(Stored data entries)
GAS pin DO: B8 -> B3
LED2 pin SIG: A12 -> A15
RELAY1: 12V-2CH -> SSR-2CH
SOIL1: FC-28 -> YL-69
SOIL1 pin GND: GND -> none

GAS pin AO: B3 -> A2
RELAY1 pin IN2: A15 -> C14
--
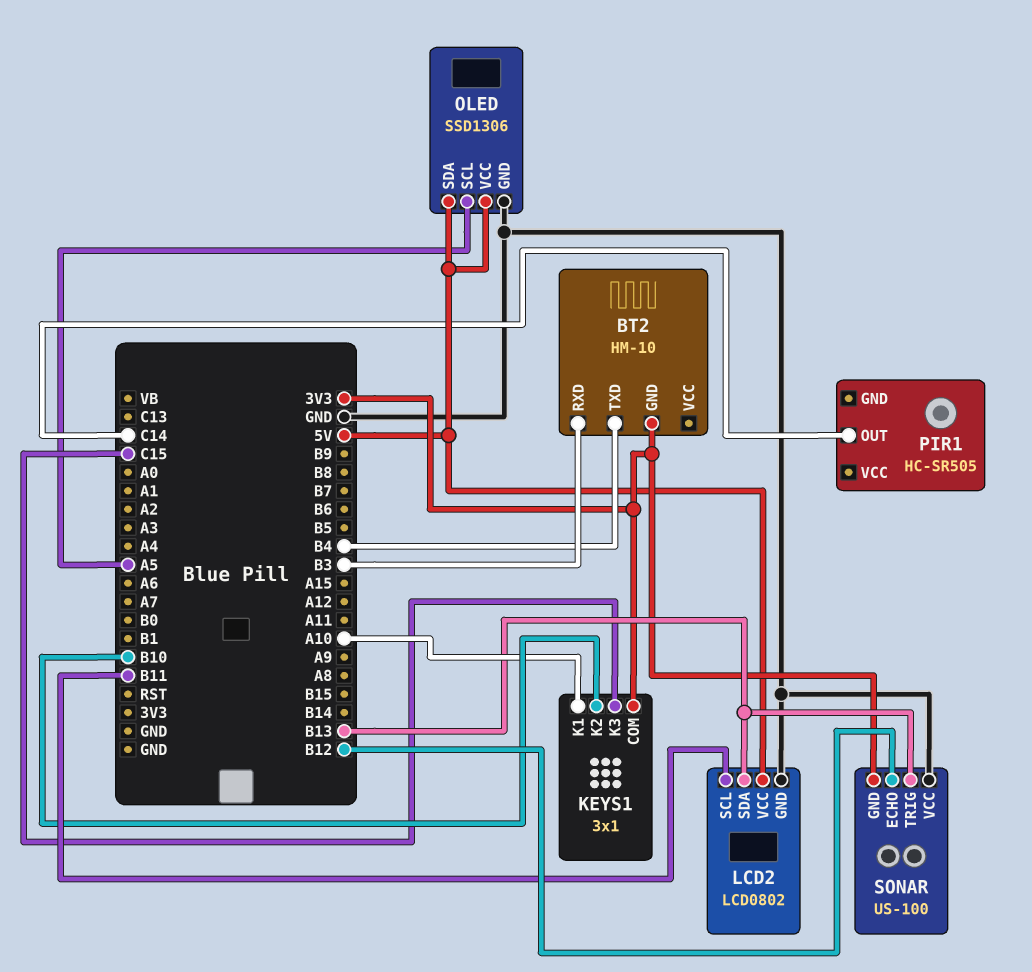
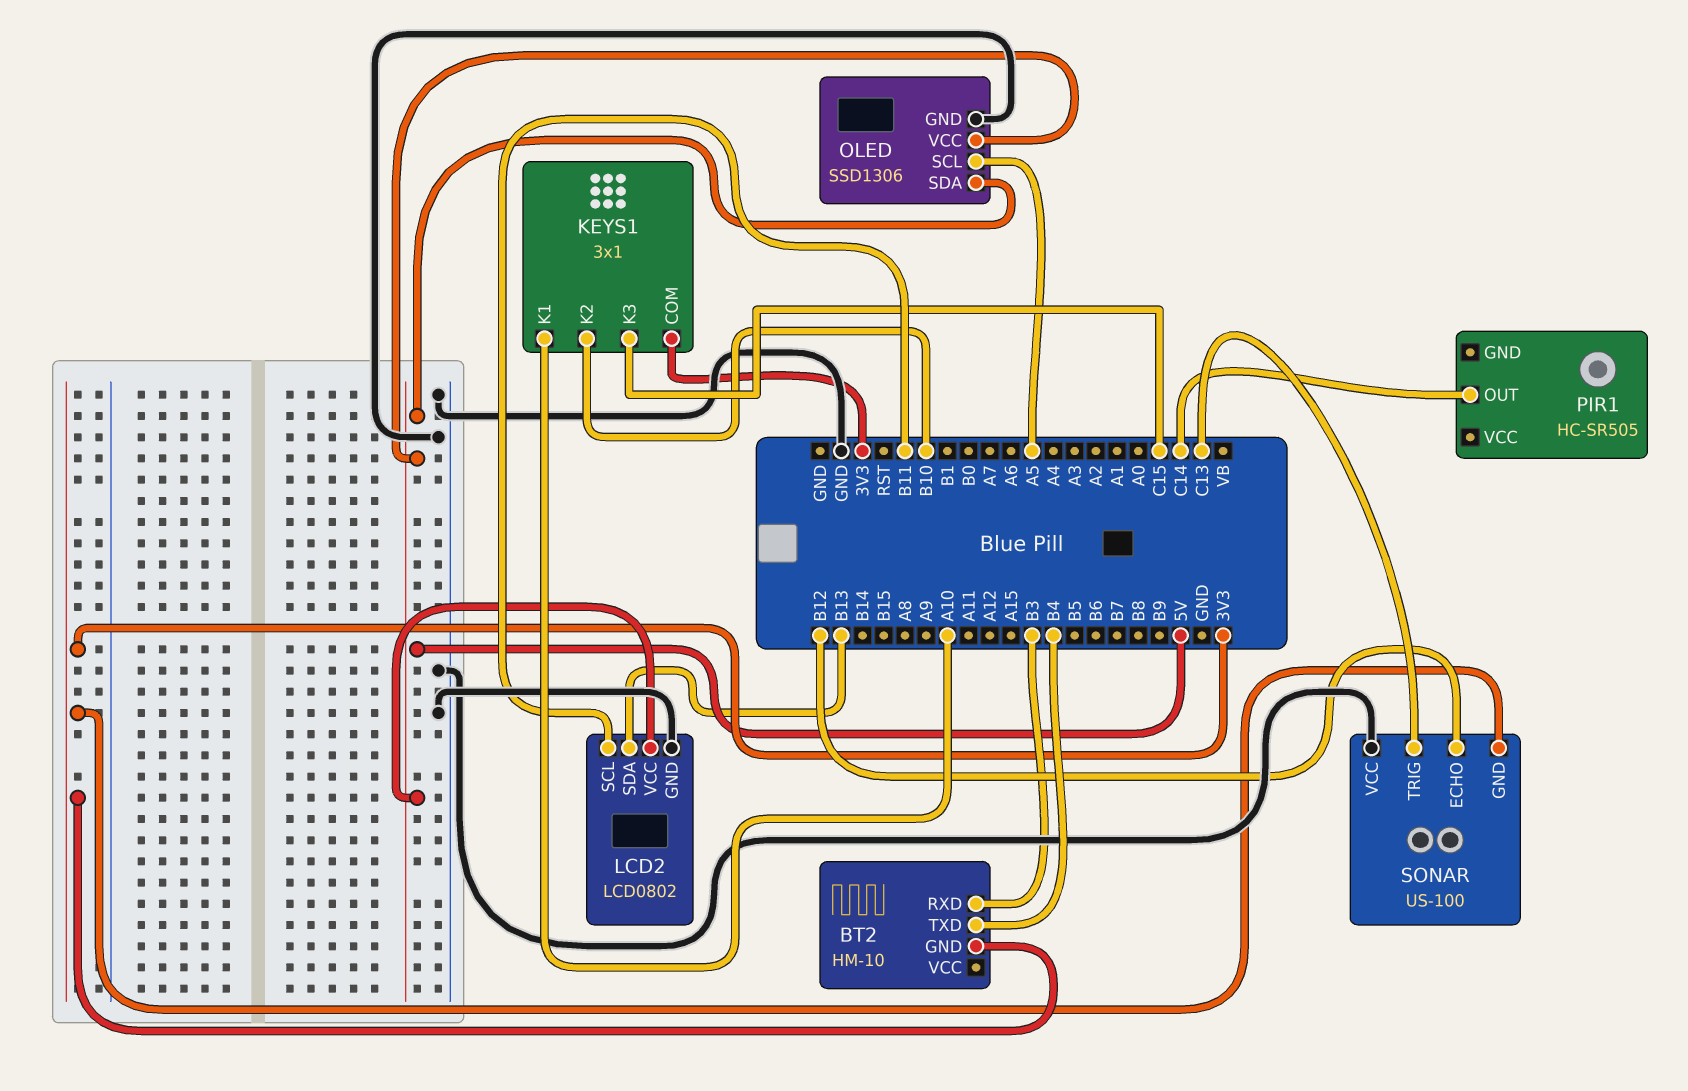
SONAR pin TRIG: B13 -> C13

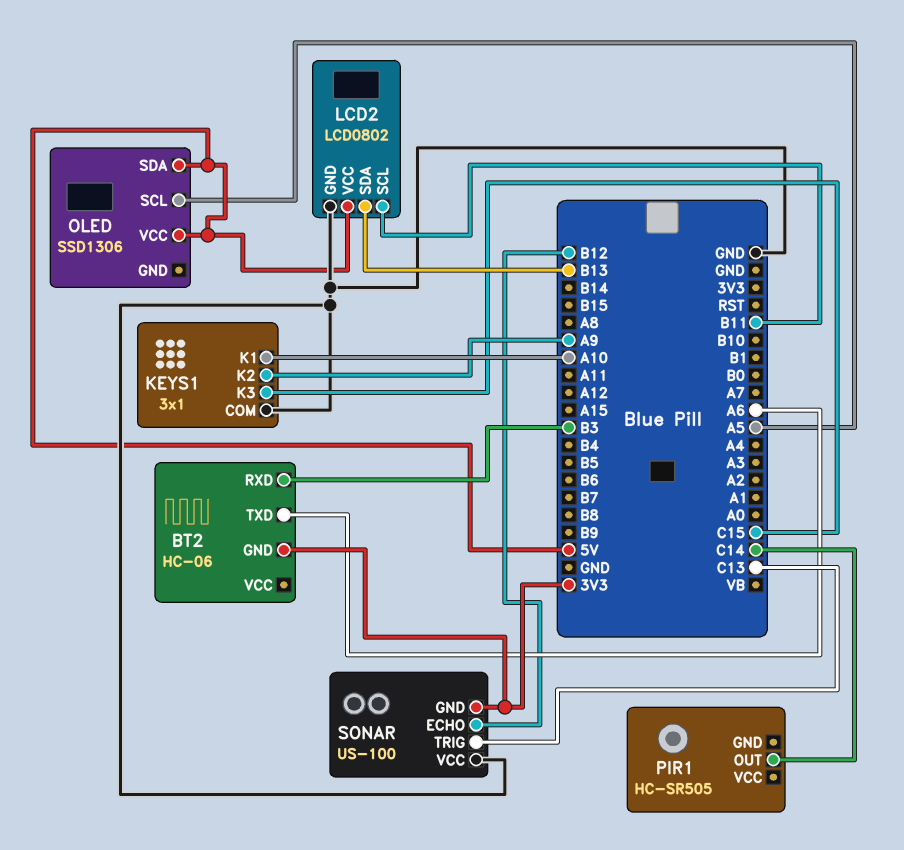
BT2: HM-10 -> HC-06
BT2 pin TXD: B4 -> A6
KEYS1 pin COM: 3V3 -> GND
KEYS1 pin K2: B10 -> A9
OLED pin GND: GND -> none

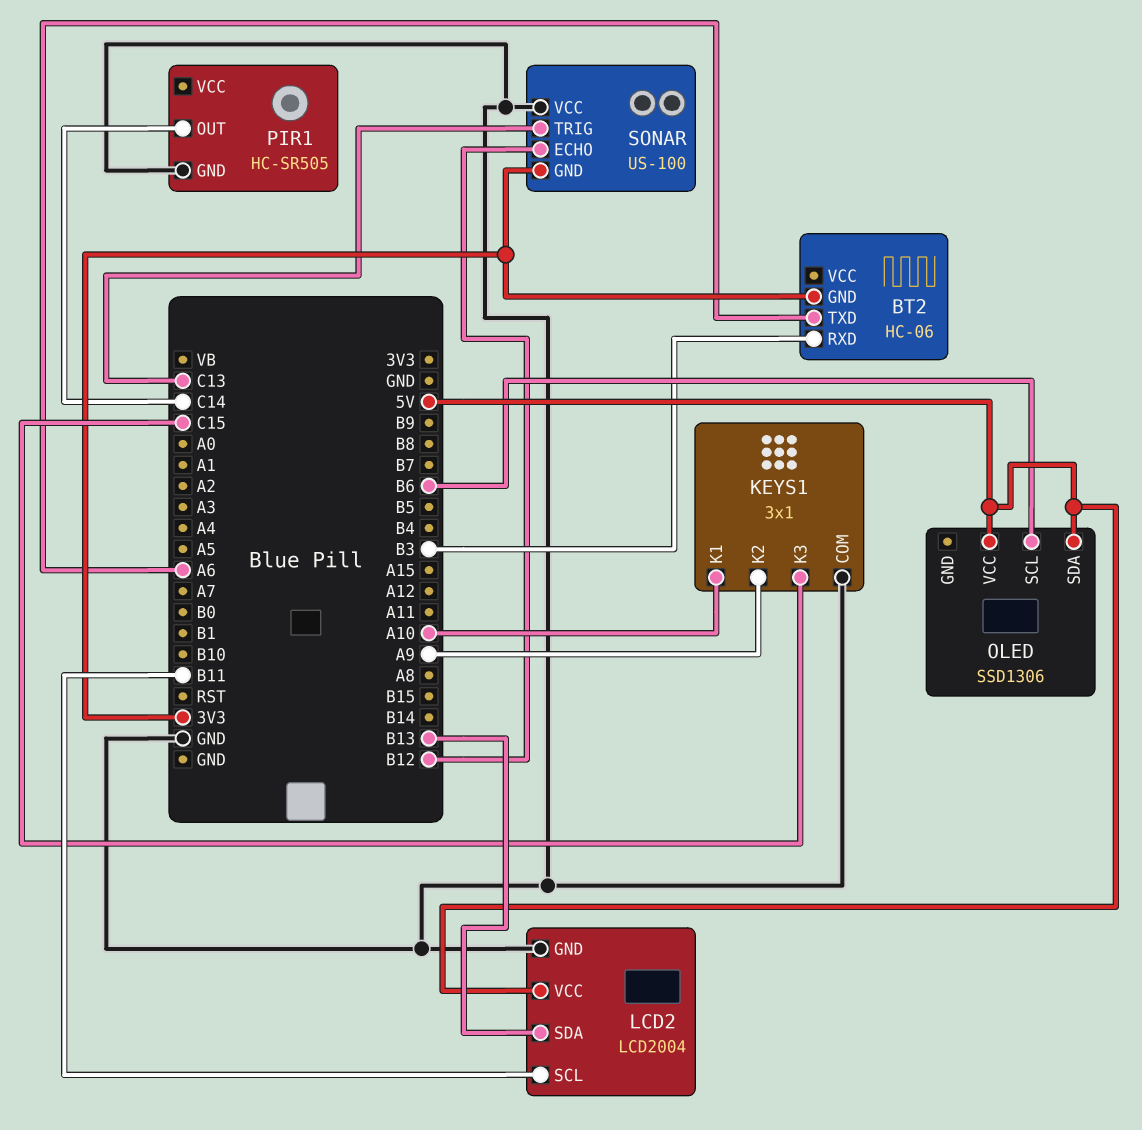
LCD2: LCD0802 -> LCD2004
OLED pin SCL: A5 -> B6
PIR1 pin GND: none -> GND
==
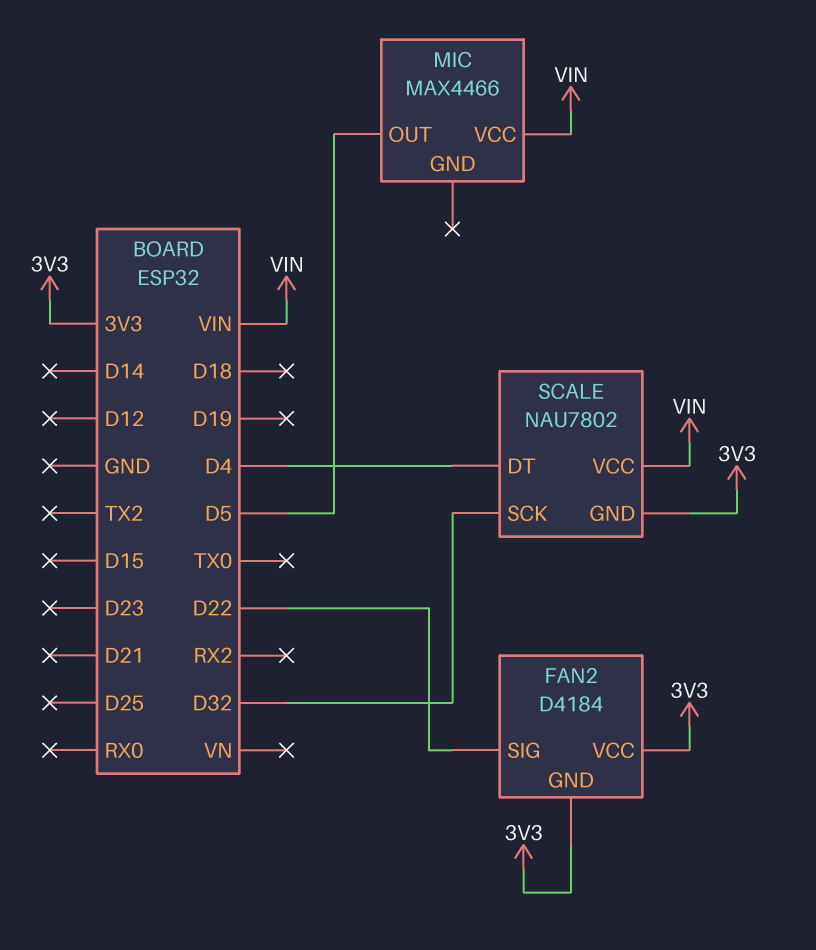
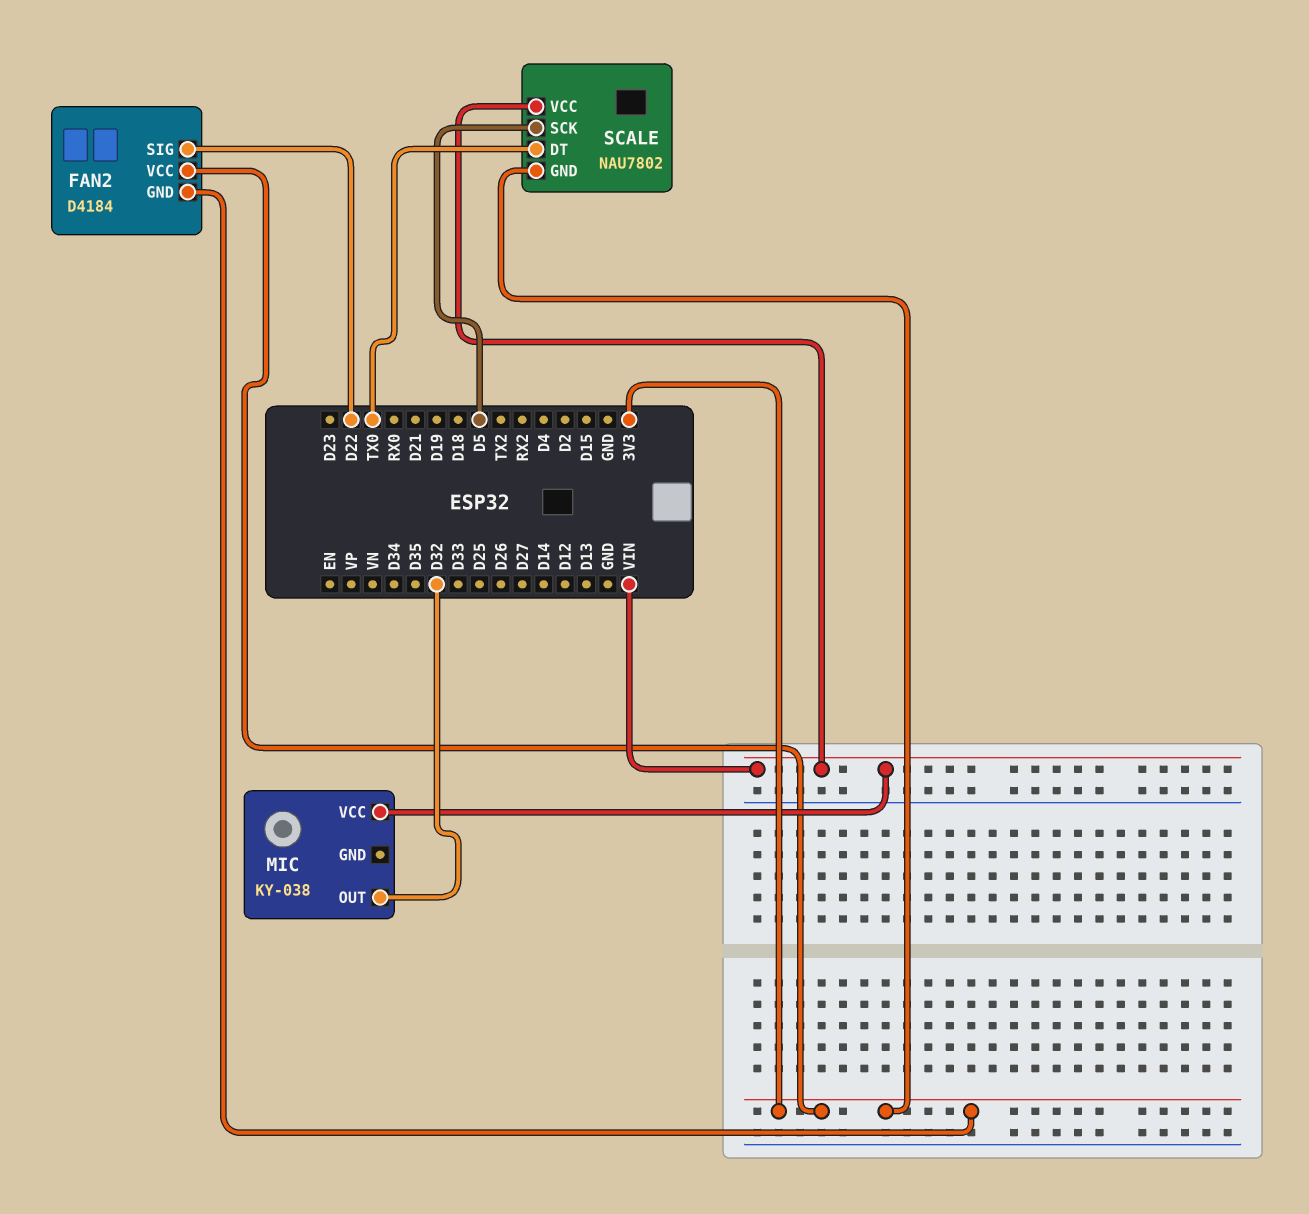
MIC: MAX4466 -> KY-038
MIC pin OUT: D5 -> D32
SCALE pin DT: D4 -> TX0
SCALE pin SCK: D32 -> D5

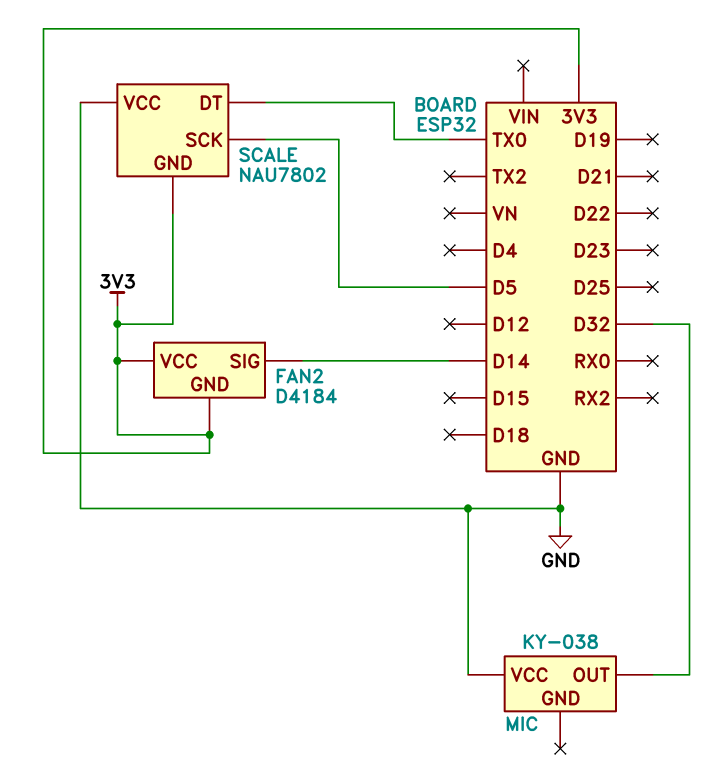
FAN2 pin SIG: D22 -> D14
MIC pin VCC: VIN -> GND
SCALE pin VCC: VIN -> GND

- **Exercise aim**: Return only the lines between the one holding "RELAY1: 12V-2CH -> SSR-2CH" and the one holding "RELAY1 pin IN2: A15 -> C14", inclusive, exactly as they appear above.

- **Response area**:
RELAY1: 12V-2CH -> SSR-2CH
SOIL1: FC-28 -> YL-69
SOIL1 pin GND: GND -> none

GAS pin AO: B3 -> A2
RELAY1 pin IN2: A15 -> C14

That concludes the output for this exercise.